Transcribe exactly everything in the data below from the line containing "Q1: NMOS BS170" down to the line containing "C6: 1uF (+5V, AGND)", both lines included and nothing further.

> **RECORDS FOR THE EXERCISE**
=== Begin Enclosure ===
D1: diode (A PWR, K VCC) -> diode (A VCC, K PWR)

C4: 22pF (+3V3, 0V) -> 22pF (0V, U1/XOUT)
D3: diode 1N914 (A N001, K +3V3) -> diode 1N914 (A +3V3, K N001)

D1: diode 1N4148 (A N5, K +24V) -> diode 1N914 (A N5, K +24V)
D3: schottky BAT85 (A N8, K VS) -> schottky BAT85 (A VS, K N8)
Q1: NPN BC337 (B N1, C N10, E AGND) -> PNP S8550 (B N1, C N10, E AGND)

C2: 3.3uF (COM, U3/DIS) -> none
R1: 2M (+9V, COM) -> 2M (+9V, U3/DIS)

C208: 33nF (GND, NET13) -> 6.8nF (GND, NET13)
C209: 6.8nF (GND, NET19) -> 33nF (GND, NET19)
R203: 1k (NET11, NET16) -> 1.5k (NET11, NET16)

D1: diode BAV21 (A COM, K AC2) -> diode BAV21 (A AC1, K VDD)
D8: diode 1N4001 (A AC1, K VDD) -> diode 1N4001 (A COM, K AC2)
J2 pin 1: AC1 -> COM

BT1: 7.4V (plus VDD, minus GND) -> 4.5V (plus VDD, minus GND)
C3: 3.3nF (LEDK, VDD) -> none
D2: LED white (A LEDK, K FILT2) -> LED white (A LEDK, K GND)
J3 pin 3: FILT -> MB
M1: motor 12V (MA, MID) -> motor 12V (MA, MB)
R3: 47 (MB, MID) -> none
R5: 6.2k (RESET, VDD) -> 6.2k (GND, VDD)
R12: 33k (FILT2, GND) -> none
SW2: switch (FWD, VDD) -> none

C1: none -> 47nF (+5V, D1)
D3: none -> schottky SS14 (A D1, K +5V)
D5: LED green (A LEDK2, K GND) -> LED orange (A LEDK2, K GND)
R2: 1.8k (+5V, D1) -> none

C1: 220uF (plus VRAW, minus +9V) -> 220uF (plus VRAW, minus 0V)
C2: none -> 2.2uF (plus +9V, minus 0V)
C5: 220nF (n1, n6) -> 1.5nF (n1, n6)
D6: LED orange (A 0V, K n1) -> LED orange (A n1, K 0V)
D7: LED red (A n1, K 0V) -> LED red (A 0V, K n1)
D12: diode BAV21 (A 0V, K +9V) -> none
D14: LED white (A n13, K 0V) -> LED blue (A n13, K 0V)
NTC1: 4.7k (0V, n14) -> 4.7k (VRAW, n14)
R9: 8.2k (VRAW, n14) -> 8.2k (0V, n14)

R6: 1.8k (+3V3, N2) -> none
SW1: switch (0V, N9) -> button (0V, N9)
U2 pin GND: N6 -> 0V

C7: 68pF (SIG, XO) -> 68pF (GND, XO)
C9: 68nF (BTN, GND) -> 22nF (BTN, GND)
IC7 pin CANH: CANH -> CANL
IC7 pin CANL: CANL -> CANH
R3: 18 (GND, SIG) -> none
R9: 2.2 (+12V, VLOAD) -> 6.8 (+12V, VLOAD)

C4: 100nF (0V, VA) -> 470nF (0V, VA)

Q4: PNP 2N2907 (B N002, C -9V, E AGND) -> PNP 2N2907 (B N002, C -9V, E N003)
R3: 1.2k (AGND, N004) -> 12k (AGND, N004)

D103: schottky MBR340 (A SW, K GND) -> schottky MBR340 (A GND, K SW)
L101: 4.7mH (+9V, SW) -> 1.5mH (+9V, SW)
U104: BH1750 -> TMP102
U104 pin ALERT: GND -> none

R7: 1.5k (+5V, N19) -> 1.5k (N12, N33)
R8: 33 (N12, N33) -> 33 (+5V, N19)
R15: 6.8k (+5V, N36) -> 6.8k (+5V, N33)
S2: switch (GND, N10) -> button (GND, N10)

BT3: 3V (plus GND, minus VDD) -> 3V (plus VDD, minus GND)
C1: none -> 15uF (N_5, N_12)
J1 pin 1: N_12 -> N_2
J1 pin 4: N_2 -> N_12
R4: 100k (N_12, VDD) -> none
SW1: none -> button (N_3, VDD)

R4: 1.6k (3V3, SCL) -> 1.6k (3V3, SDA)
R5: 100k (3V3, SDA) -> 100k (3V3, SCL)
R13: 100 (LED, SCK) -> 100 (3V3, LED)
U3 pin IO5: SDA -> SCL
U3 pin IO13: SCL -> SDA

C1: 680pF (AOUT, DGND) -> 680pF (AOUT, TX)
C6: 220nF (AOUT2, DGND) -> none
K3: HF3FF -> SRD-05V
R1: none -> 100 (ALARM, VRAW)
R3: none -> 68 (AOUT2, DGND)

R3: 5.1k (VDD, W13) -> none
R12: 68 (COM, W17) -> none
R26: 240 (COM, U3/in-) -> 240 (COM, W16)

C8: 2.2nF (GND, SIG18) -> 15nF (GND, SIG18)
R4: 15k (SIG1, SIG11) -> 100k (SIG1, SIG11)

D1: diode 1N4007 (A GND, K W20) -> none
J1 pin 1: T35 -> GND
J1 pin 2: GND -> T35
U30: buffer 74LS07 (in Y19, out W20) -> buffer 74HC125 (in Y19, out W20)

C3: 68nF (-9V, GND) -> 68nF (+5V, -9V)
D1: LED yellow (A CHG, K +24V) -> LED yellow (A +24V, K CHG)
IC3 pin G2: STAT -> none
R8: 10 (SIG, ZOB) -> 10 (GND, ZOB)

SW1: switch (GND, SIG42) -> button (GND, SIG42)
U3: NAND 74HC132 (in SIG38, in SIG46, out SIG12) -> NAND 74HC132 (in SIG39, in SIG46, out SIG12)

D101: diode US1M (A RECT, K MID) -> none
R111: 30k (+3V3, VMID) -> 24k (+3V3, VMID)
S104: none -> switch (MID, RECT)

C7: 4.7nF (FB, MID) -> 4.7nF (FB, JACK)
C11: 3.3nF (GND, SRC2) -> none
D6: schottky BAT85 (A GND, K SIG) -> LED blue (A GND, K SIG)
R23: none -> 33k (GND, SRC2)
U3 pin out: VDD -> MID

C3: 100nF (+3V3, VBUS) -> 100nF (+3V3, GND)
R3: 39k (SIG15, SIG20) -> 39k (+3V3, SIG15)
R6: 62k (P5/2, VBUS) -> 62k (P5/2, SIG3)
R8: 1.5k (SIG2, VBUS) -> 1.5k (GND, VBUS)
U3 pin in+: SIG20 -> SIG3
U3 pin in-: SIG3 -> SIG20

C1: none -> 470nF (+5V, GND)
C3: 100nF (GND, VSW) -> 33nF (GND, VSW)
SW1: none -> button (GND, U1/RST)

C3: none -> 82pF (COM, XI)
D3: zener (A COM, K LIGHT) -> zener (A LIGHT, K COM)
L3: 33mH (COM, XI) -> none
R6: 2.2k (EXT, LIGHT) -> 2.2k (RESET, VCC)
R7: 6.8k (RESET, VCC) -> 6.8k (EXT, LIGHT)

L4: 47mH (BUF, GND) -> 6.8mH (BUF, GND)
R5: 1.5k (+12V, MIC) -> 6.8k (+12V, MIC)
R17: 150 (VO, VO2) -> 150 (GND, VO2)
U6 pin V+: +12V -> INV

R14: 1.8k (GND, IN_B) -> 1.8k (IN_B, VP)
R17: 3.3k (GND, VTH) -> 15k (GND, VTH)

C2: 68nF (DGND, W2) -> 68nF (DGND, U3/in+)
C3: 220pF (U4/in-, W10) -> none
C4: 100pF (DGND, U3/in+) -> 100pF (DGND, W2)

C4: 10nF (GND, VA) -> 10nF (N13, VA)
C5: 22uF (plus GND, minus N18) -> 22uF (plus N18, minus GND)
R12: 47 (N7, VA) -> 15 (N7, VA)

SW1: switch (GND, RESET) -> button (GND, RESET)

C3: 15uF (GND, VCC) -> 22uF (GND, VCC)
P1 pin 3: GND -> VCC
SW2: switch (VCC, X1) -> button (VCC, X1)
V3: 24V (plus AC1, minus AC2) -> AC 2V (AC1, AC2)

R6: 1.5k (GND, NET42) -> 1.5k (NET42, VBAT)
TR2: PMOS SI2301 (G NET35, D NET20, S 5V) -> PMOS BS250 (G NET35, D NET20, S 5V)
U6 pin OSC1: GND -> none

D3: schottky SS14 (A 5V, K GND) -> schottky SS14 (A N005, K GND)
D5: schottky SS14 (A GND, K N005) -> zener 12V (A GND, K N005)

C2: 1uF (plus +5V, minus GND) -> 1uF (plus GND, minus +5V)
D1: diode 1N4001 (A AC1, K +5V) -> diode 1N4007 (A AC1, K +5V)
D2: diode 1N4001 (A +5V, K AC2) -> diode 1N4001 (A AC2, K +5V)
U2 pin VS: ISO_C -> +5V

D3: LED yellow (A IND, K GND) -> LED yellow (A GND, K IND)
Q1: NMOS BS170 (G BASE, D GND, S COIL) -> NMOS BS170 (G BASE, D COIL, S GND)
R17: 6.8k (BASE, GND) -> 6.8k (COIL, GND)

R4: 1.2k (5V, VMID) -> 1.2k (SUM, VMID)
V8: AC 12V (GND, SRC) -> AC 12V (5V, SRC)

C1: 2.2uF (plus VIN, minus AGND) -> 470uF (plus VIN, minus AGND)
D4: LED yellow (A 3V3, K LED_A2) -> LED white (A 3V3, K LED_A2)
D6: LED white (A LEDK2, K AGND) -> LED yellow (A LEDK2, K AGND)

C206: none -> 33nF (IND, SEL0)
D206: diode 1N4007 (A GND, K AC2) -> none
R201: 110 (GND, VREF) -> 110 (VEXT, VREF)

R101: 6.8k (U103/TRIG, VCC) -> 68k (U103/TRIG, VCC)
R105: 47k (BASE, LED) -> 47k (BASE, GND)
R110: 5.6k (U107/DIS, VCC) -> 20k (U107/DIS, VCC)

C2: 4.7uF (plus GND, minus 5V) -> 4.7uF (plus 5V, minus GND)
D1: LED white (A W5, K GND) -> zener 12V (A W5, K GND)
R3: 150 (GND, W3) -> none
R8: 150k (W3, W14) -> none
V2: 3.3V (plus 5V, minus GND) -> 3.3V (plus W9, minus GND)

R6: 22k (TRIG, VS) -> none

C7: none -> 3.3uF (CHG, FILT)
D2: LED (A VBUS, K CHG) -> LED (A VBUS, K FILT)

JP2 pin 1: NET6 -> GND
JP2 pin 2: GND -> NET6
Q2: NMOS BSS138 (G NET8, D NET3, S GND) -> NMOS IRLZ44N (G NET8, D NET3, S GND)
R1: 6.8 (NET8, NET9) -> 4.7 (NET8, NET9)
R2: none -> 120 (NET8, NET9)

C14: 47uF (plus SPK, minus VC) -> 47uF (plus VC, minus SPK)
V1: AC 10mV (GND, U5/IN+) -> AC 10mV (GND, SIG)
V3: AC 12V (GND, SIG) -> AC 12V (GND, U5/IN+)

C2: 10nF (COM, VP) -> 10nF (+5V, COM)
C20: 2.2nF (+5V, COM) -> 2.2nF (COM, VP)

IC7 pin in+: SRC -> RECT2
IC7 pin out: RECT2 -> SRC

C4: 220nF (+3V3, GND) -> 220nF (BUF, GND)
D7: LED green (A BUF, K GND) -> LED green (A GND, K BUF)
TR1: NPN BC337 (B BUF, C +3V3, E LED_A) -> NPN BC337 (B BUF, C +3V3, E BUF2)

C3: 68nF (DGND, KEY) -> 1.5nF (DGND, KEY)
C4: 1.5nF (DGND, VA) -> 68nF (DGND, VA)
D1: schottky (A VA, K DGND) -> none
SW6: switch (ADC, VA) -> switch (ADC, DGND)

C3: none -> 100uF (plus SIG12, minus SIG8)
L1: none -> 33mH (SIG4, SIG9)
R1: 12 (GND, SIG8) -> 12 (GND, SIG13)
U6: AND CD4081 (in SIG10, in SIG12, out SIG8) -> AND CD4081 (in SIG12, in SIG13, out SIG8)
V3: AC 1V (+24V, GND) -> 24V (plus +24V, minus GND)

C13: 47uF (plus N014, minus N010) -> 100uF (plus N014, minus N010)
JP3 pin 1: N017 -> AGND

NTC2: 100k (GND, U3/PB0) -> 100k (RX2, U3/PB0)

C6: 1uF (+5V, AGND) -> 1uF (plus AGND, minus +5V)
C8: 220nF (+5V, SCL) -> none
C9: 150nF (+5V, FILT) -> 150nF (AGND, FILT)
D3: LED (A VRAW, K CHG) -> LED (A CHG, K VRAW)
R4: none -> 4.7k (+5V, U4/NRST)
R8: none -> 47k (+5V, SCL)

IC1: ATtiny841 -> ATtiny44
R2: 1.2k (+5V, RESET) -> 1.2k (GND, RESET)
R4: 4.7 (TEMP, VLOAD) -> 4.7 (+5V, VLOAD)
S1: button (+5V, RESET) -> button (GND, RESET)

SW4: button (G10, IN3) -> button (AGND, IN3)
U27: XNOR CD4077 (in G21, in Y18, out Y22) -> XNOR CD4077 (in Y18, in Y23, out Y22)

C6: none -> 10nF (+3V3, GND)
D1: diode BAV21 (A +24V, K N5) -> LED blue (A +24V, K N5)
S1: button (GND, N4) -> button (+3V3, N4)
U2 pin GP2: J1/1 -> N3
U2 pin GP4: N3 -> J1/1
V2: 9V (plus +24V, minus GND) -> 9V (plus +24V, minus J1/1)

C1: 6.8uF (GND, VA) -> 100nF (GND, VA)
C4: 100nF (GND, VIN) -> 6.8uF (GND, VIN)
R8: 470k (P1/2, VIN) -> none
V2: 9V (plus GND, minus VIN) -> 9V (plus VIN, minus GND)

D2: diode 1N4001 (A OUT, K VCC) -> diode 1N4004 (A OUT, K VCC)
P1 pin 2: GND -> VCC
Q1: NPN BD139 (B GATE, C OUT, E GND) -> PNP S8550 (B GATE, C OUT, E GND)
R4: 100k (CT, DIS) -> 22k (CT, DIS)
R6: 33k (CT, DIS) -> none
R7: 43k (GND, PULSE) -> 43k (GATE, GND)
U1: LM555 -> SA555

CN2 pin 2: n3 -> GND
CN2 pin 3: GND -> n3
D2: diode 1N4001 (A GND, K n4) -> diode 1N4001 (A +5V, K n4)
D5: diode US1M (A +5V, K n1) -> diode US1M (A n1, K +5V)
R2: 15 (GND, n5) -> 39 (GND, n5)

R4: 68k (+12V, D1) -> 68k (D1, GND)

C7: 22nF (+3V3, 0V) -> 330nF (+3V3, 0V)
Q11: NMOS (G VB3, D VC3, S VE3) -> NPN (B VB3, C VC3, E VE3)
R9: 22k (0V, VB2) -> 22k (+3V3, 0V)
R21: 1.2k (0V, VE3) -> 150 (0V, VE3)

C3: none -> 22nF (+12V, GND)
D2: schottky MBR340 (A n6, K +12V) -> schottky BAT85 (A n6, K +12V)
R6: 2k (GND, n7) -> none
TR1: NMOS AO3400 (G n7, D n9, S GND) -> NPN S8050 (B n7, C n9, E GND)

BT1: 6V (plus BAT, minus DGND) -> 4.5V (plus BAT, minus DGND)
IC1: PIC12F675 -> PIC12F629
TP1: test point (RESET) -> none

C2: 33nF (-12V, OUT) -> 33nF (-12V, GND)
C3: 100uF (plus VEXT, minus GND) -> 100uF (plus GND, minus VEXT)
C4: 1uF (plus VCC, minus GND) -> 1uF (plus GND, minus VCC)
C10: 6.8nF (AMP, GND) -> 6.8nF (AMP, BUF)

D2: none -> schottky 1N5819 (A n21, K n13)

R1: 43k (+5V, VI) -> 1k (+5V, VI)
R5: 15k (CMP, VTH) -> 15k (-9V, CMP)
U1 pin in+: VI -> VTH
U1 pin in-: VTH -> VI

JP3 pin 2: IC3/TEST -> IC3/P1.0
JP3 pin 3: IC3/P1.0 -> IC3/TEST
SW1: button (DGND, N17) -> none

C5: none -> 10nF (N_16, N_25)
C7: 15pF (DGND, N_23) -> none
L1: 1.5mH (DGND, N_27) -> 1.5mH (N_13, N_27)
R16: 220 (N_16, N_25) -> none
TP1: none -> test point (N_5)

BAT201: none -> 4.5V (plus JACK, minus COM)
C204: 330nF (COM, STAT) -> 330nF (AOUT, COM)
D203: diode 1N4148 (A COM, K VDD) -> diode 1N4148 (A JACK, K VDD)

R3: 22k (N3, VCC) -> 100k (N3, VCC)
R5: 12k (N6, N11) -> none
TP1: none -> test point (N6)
=== End Enclosure ===
> **TASK OUTPUT**
Q1: NMOS BS170 (G BASE, D GND, S COIL) -> NMOS BS170 (G BASE, D COIL, S GND)
R17: 6.8k (BASE, GND) -> 6.8k (COIL, GND)

R4: 1.2k (5V, VMID) -> 1.2k (SUM, VMID)
V8: AC 12V (GND, SRC) -> AC 12V (5V, SRC)

C1: 2.2uF (plus VIN, minus AGND) -> 470uF (plus VIN, minus AGND)
D4: LED yellow (A 3V3, K LED_A2) -> LED white (A 3V3, K LED_A2)
D6: LED white (A LEDK2, K AGND) -> LED yellow (A LEDK2, K AGND)

C206: none -> 33nF (IND, SEL0)
D206: diode 1N4007 (A GND, K AC2) -> none
R201: 110 (GND, VREF) -> 110 (VEXT, VREF)

R101: 6.8k (U103/TRIG, VCC) -> 68k (U103/TRIG, VCC)
R105: 47k (BASE, LED) -> 47k (BASE, GND)
R110: 5.6k (U107/DIS, VCC) -> 20k (U107/DIS, VCC)

C2: 4.7uF (plus GND, minus 5V) -> 4.7uF (plus 5V, minus GND)
D1: LED white (A W5, K GND) -> zener 12V (A W5, K GND)
R3: 150 (GND, W3) -> none
R8: 150k (W3, W14) -> none
V2: 3.3V (plus 5V, minus GND) -> 3.3V (plus W9, minus GND)

R6: 22k (TRIG, VS) -> none

C7: none -> 3.3uF (CHG, FILT)
D2: LED (A VBUS, K CHG) -> LED (A VBUS, K FILT)

JP2 pin 1: NET6 -> GND
JP2 pin 2: GND -> NET6
Q2: NMOS BSS138 (G NET8, D NET3, S GND) -> NMOS IRLZ44N (G NET8, D NET3, S GND)
R1: 6.8 (NET8, NET9) -> 4.7 (NET8, NET9)
R2: none -> 120 (NET8, NET9)

C14: 47uF (plus SPK, minus VC) -> 47uF (plus VC, minus SPK)
V1: AC 10mV (GND, U5/IN+) -> AC 10mV (GND, SIG)
V3: AC 12V (GND, SIG) -> AC 12V (GND, U5/IN+)

C2: 10nF (COM, VP) -> 10nF (+5V, COM)
C20: 2.2nF (+5V, COM) -> 2.2nF (COM, VP)

IC7 pin in+: SRC -> RECT2
IC7 pin out: RECT2 -> SRC

C4: 220nF (+3V3, GND) -> 220nF (BUF, GND)
D7: LED green (A BUF, K GND) -> LED green (A GND, K BUF)
TR1: NPN BC337 (B BUF, C +3V3, E LED_A) -> NPN BC337 (B BUF, C +3V3, E BUF2)

C3: 68nF (DGND, KEY) -> 1.5nF (DGND, KEY)
C4: 1.5nF (DGND, VA) -> 68nF (DGND, VA)
D1: schottky (A VA, K DGND) -> none
SW6: switch (ADC, VA) -> switch (ADC, DGND)

C3: none -> 100uF (plus SIG12, minus SIG8)
L1: none -> 33mH (SIG4, SIG9)
R1: 12 (GND, SIG8) -> 12 (GND, SIG13)
U6: AND CD4081 (in SIG10, in SIG12, out SIG8) -> AND CD4081 (in SIG12, in SIG13, out SIG8)
V3: AC 1V (+24V, GND) -> 24V (plus +24V, minus GND)

C13: 47uF (plus N014, minus N010) -> 100uF (plus N014, minus N010)
JP3 pin 1: N017 -> AGND

NTC2: 100k (GND, U3/PB0) -> 100k (RX2, U3/PB0)

C6: 1uF (+5V, AGND) -> 1uF (plus AGND, minus +5V)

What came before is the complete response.